Start

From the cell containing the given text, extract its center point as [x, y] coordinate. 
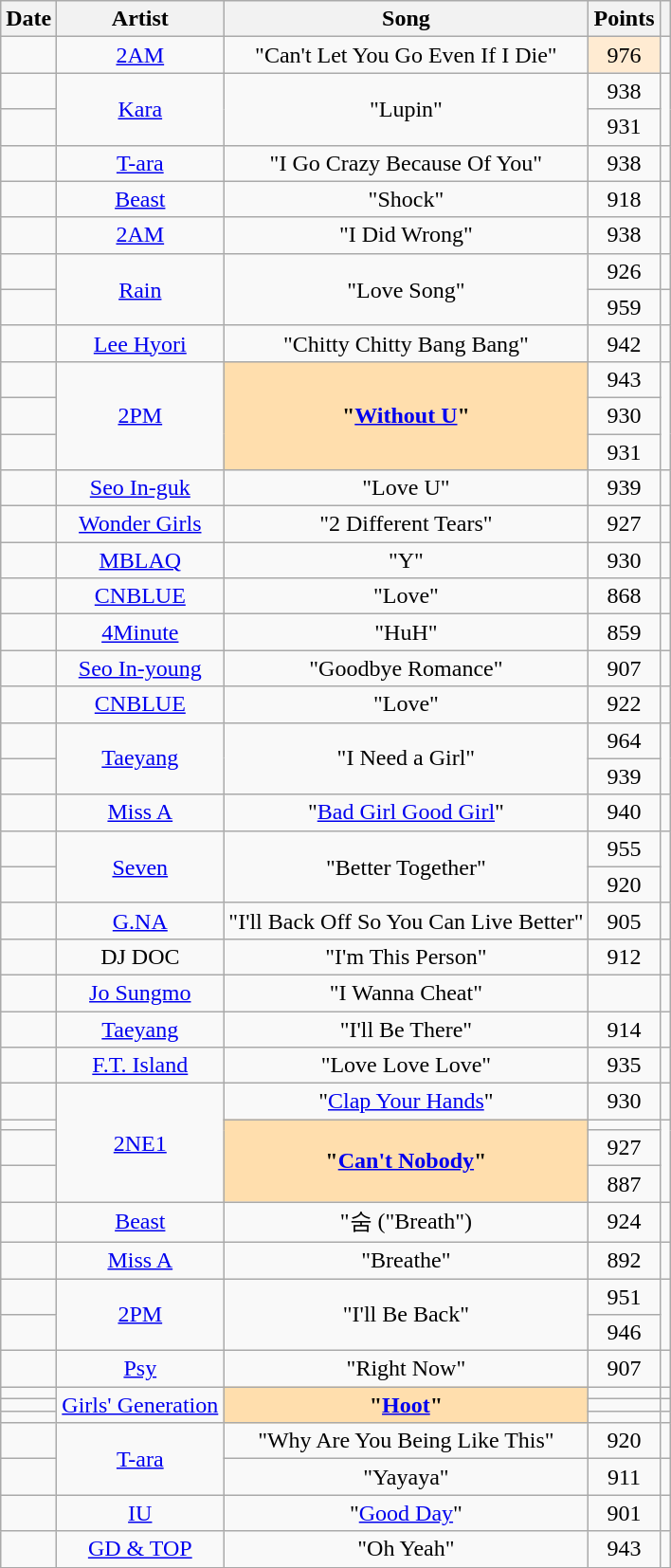
"Lupin" [406, 109]
"Breathe" [406, 1260]
964 [624, 740]
"Shock" [406, 199]
Wonder Girls [140, 524]
892 [624, 1260]
951 [624, 1296]
F.T. Island [140, 1065]
"Yayaya" [406, 1477]
955 [624, 848]
"2 Different Tears" [406, 524]
IU [140, 1513]
"I'm This Person" [406, 956]
Psy [140, 1369]
Points [624, 19]
887 [624, 1184]
"I Wanna Cheat" [406, 992]
912 [624, 956]
911 [624, 1477]
918 [624, 199]
"I'll Be Back" [406, 1314]
GD & TOP [140, 1549]
"Can't Let You Go Even If I Die" [406, 55]
946 [624, 1333]
"Good Day" [406, 1513]
"Love Song" [406, 289]
MBLAQ [140, 560]
Lee Hyori [140, 343]
"Without U" [406, 415]
924 [624, 1223]
Artist [140, 19]
"Y" [406, 560]
G.NA [140, 920]
Date [28, 19]
"Love Love Love" [406, 1065]
914 [624, 1028]
"Can't Nobody" [406, 1160]
"Clap Your Hands" [406, 1101]
"Love U" [406, 488]
Rain [140, 289]
922 [624, 704]
Girls' Generation [140, 1405]
"Hoot" [406, 1405]
901 [624, 1513]
Kara [140, 109]
959 [624, 307]
4Minute [140, 632]
Seo In-young [140, 668]
940 [624, 812]
935 [624, 1065]
868 [624, 596]
"I Go Crazy Because Of You" [406, 163]
926 [624, 271]
942 [624, 343]
859 [624, 632]
"Oh Yeah" [406, 1549]
976 [624, 55]
Seo In-guk [140, 488]
"Goodbye Romance" [406, 668]
"Why Are You Being Like This" [406, 1441]
"I Did Wrong" [406, 235]
"Bad Girl Good Girl" [406, 812]
Jo Sungmo [140, 992]
"I'll Be There" [406, 1028]
2NE1 [140, 1143]
905 [624, 920]
Seven [140, 866]
DJ DOC [140, 956]
"I'll Back Off So You Can Live Better" [406, 920]
"I Need a Girl" [406, 758]
Song [406, 19]
"Right Now" [406, 1369]
"Chitty Chitty Bang Bang" [406, 343]
"Better Together" [406, 866]
"HuH" [406, 632]
"숨 ("Breath") [406, 1223]
Identify which cell holds the provided text, then report its (X, Y) central coordinate. 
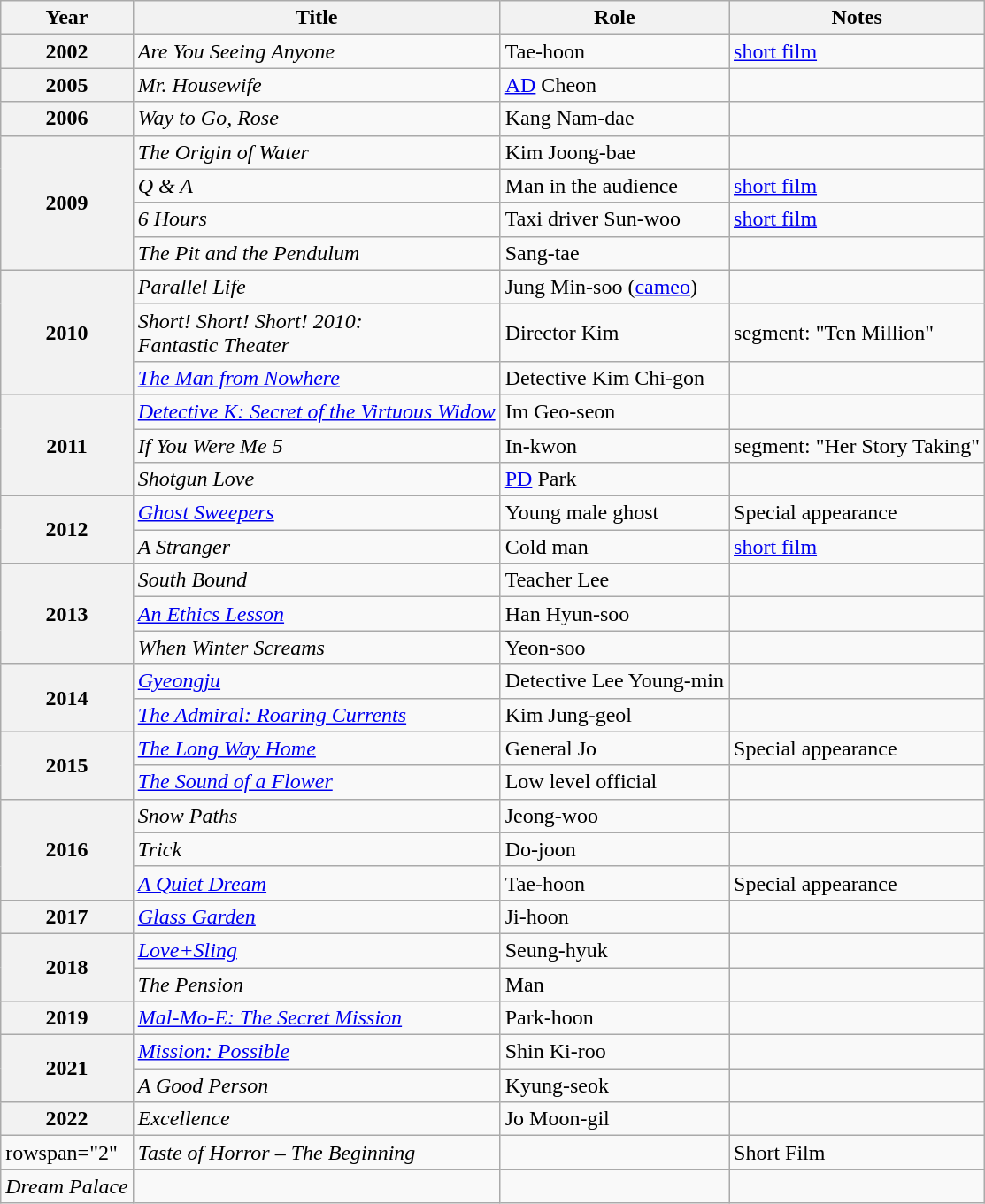
Taste of Horror – The Beginning (317, 1153)
The Sound of a Flower (317, 782)
2015 (67, 766)
Short! Short! Short! 2010: Fantastic Theater (317, 333)
Title (317, 18)
Detective Kim Chi-gon (614, 378)
2016 (67, 850)
2014 (67, 698)
segment: "Her Story Taking" (857, 445)
Jo Moon-gil (614, 1120)
Role (614, 18)
Yeon-soo (614, 648)
Excellence (317, 1120)
Short Film (857, 1153)
Teacher Lee (614, 581)
Ghost Sweepers (317, 513)
Jeong-woo (614, 816)
The Man from Nowhere (317, 378)
2002 (67, 51)
Dream Palace (67, 1187)
Trick (317, 850)
Mal-Mo-E: The Secret Mission (317, 1019)
A Quiet Dream (317, 883)
segment: "Ten Million" (857, 333)
Detective Lee Young-min (614, 681)
Parallel Life (317, 287)
Young male ghost (614, 513)
Sang-tae (614, 253)
Q & A (317, 186)
2005 (67, 85)
AD Cheon (614, 85)
2013 (67, 614)
Kyung-seok (614, 1086)
Kim Jung-geol (614, 715)
Kim Joong-bae (614, 152)
Year (67, 18)
2017 (67, 917)
Kang Nam-dae (614, 119)
Way to Go, Rose (317, 119)
Love+Sling (317, 950)
2022 (67, 1120)
Low level official (614, 782)
The Pension (317, 985)
Do-joon (614, 850)
An Ethics Lesson (317, 614)
Shin Ki-roo (614, 1052)
Im Geo-seon (614, 412)
Detective K: Secret of the Virtuous Widow (317, 412)
Director Kim (614, 333)
The Pit and the Pendulum (317, 253)
When Winter Screams (317, 648)
Jung Min-soo (cameo) (614, 287)
If You Were Me 5 (317, 445)
South Bound (317, 581)
2021 (67, 1069)
Park-hoon (614, 1019)
Cold man (614, 547)
Ji-hoon (614, 917)
Mr. Housewife (317, 85)
A Good Person (317, 1086)
2018 (67, 967)
2011 (67, 445)
PD Park (614, 480)
Notes (857, 18)
2006 (67, 119)
Han Hyun-soo (614, 614)
Mission: Possible (317, 1052)
The Long Way Home (317, 749)
General Jo (614, 749)
2019 (67, 1019)
2012 (67, 530)
Glass Garden (317, 917)
Seung-hyuk (614, 950)
rowspan="2" (67, 1153)
Gyeongju (317, 681)
Are You Seeing Anyone (317, 51)
Snow Paths (317, 816)
The Origin of Water (317, 152)
Taxi driver Sun-woo (614, 219)
In-kwon (614, 445)
Man (614, 985)
2010 (67, 333)
Shotgun Love (317, 480)
A Stranger (317, 547)
Man in the audience (614, 186)
2009 (67, 203)
The Admiral: Roaring Currents (317, 715)
6 Hours (317, 219)
From the cell containing the given text, extract its center point as (x, y) coordinate. 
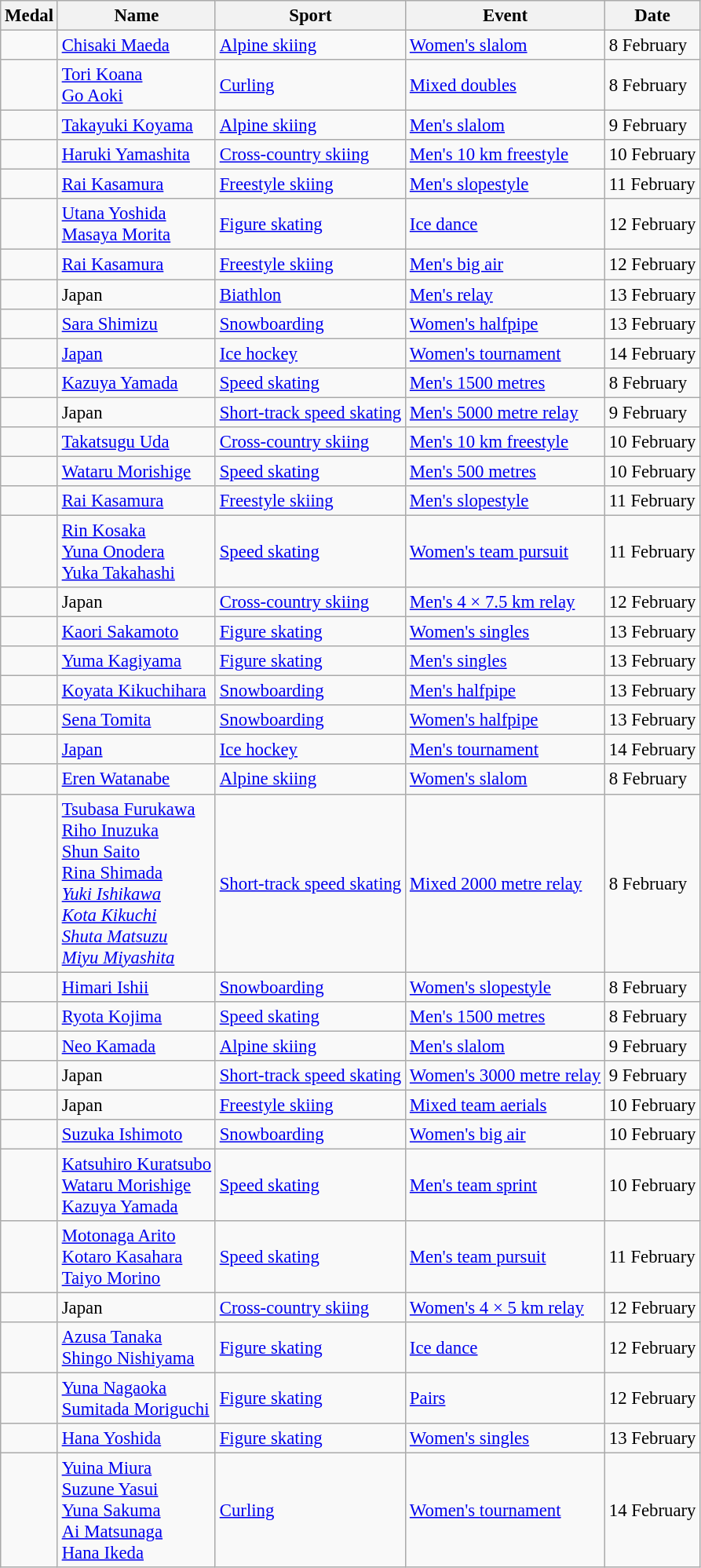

End

STATED PROBLEM:
Render every line of the material above as a Markdown table with the columns Index and Text. Number each line in Index, put the line itself in Text, and leave out blank lines and the pictures.

SOLUTION FOR THIS EXERCISE:
| Index | Text |
|---|---|
| 1 | From the cell containing the given text, extract its center point as [x, y] coordinate.  |
| 2 | "Lupin" [406, 109] |
| 3 | "Breathe" [406, 1260] |
| 4 | 964 [624, 740] |
| 5 | "Shock" [406, 199] |
| 6 | Wonder Girls [140, 524] |
| 7 | 892 [624, 1260] |
| 8 | 951 [624, 1296] |
| 9 | F.T. Island [140, 1065] |
| 10 | "Yayaya" [406, 1477] |
| 11 | 955 [624, 848] |
| 12 | "2 Different Tears" [406, 524] |
| 13 | IU [140, 1513] |
| 14 | "I'm This Person" [406, 956] |
| 15 | Psy [140, 1369] |
| 16 | Points [624, 19] |
| 17 | 887 [624, 1184] |
| 18 | "I Wanna Cheat" [406, 992] |
| 19 | 912 [624, 956] |
| 20 | 911 [624, 1477] |
| 21 | 918 [624, 199] |
| 22 | "I'll Be Back" [406, 1314] |
| 23 | GD & TOP [140, 1549] |
| 24 | "Can't Let You Go Even If I Die" [406, 55] |
| 25 | 946 [624, 1333] |
| 26 | "Good Day" [406, 1513] |
| 27 | "Love Song" [406, 289] |
| 28 | MBLAQ [140, 560] |
| 29 | Lee Hyori [140, 343] |
| 30 | "Without U" [406, 415] |
| 31 | 924 [624, 1223] |
| 32 | Artist [140, 19] |
| 33 | "Y" [406, 560] |
| 34 | G.NA [140, 920] |
| 35 | Date [28, 19] |
| 36 | "Love Love Love" [406, 1065] |
| 37 | 914 [624, 1028] |
| 38 | "Can't Nobody" [406, 1160] |
| 39 | "Clap Your Hands" [406, 1101] |
| 40 | "Love U" [406, 488] |
| 41 | Rain [140, 289] |
| 42 | 922 [624, 704] |
| 43 | Girls' Generation [140, 1405] |
| 44 | "Hoot" [406, 1405] |
| 45 | 901 [624, 1513] |
| 46 | Kara [140, 109] |
| 47 | 959 [624, 307] |
| 48 | 4Minute [140, 632] |
| 49 | Seo In-young [140, 668] |
| 50 | 940 [624, 812] |
| 51 | 935 [624, 1065] |
| 52 | 868 [624, 596] |
| 53 | "I Go Crazy Because Of You" [406, 163] |
| 54 | 926 [624, 271] |
| 55 | 942 [624, 343] |
| 56 | 859 [624, 632] |
| 57 | "Oh Yeah" [406, 1549] |
| 58 | 976 [624, 55] |
| 59 | Seo In-guk [140, 488] |
| 60 | "Goodbye Romance" [406, 668] |
| 61 | "Why Are You Being Like This" [406, 1441] |
| 62 | "I Did Wrong" [406, 235] |
| 63 | "Bad Girl Good Girl" [406, 812] |
| 64 | Jo Sungmo [140, 992] |
| 65 | "I'll Be There" [406, 1028] |
| 66 | 2NE1 [140, 1143] |
| 67 | 905 [624, 920] |
| 68 | Seven [140, 866] |
| 69 | DJ DOC [140, 956] |
| 70 | "I'll Back Off So You Can Live Better" [406, 920] |
| 71 | "I Need a Girl" [406, 758] |
| 72 | Song [406, 19] |
| 73 | "Right Now" [406, 1369] |
| 74 | "Chitty Chitty Bang Bang" [406, 343] |
| 75 | "Better Together" [406, 866] |
| 76 | "HuH" [406, 632] |
| 77 | "숨 ("Breath") [406, 1223] |
| 78 | Identify which cell holds the provided text, then report its (X, Y) central coordinate.  |
| 79 | Taste of Horror – The Beginning (317, 1153) |
| 80 | The Sound of a Flower (317, 782) |
| 81 | 2015 (67, 766) |
| 82 | Short! Short! Short! 2010: Fantastic Theater (317, 333) |
| 83 | Title (317, 18) |
| 84 | Detective Kim Chi-gon (614, 378) |
| 85 | 2016 (67, 850) |
| 86 | 2014 (67, 698) |
| 87 | segment: "Her Story Taking" (857, 445) |
| 88 | Jo Moon-gil (614, 1120) |
| 89 | Role (614, 18) |
| 90 | Yeon-soo (614, 648) |
| 91 | Excellence (317, 1120) |
| 92 | Short Film (857, 1153) |
| 93 | Teacher Lee (614, 581) |
| 94 | Ghost Sweepers (317, 513) |
| 95 | Jeong-woo (614, 816) |
| 96 | The Man from Nowhere (317, 378) |
| 97 | 2002 (67, 51) |
| 98 | Dream Palace (67, 1187) |
| 99 | Trick (317, 850) |
| 100 | Mal-Mo-E: The Secret Mission (317, 1019) |
| 101 | A Quiet Dream (317, 883) |
| 102 | segment: "Ten Million" (857, 333) |
| 103 | Detective Lee Young-min (614, 681) |
| 104 | Parallel Life (317, 287) |
| 105 | Young male ghost (614, 513) |
| 106 | Sang-tae (614, 253) |
| 107 | Q & A (317, 186) |
| 108 | 2005 (67, 85) |
| 109 | AD Cheon (614, 85) |
| 110 | 2013 (67, 614) |
| 111 | Kyung-seok (614, 1086) |
| 112 | Kim Jung-geol (614, 715) |
| 113 | Kim Joong-bae (614, 152) |
| 114 | Year (67, 18) |
| 115 | 2017 (67, 917) |
| 116 | Kang Nam-dae (614, 119) |
| 117 | Way to Go, Rose (317, 119) |
| 118 | Love+Sling (317, 950) |
| 119 | 2022 (67, 1120) |
| 120 | Low level official (614, 782) |
| 121 | The Pension (317, 985) |
| 122 | Do-joon (614, 850) |
| 123 | An Ethics Lesson (317, 614) |
| 124 | Shin Ki-roo (614, 1052) |
| 125 | Im Geo-seon (614, 412) |
| 126 | Detective K: Secret of the Virtuous Widow (317, 412) |
| 127 | Director Kim (614, 333) |
| 128 | The Pit and the Pendulum (317, 253) |
| 129 | When Winter Screams (317, 648) |
| 130 | Jung Min-soo (cameo) (614, 287) |
| 131 | If You Were Me 5 (317, 445) |
| 132 | South Bound (317, 581) |
| 133 | 2021 (67, 1069) |
| 134 | Park-hoon (614, 1019) |
| 135 | Cold man (614, 547) |
| 136 | Ji-hoon (614, 917) |
| 137 | Mr. Housewife (317, 85) |
| 138 | A Good Person (317, 1086) |
| 139 | 2018 (67, 967) |
| 140 | 2011 (67, 445) |
| 141 | PD Park (614, 480) |
| 142 | Notes (857, 18) |
| 143 | 2006 (67, 119) |
| 144 | Han Hyun-soo (614, 614) |
| 145 | Mission: Possible (317, 1052) |
| 146 | The Long Way Home (317, 749) |
| 147 | General Jo (614, 749) |
| 148 | 2019 (67, 1019) |
| 149 | 2012 (67, 530) |
| 150 | Glass Garden (317, 917) |
| 151 | Seung-hyuk (614, 950) |
| 152 | rowspan="2" (67, 1153) |
| 153 | Gyeongju (317, 681) |
| 154 | Are You Seeing Anyone (317, 51) |
| 155 | Snow Paths (317, 816) |
| 156 | The Origin of Water (317, 152) |
| 157 | Taxi driver Sun-woo (614, 219) |
| 158 | In-kwon (614, 445) |
| 159 | Man (614, 985) |
| 160 | 2010 (67, 333) |
| 161 | Shotgun Love (317, 480) |
| 162 | A Stranger (317, 547) |
| 163 | Man in the audience (614, 186) |
| 164 | 2009 (67, 203) |
| 165 | The Admiral: Roaring Currents (317, 715) |
| 166 | 6 Hours (317, 219) |
| 167 | From the cell containing the given text, extract its center point as (x, y) coordinate.  |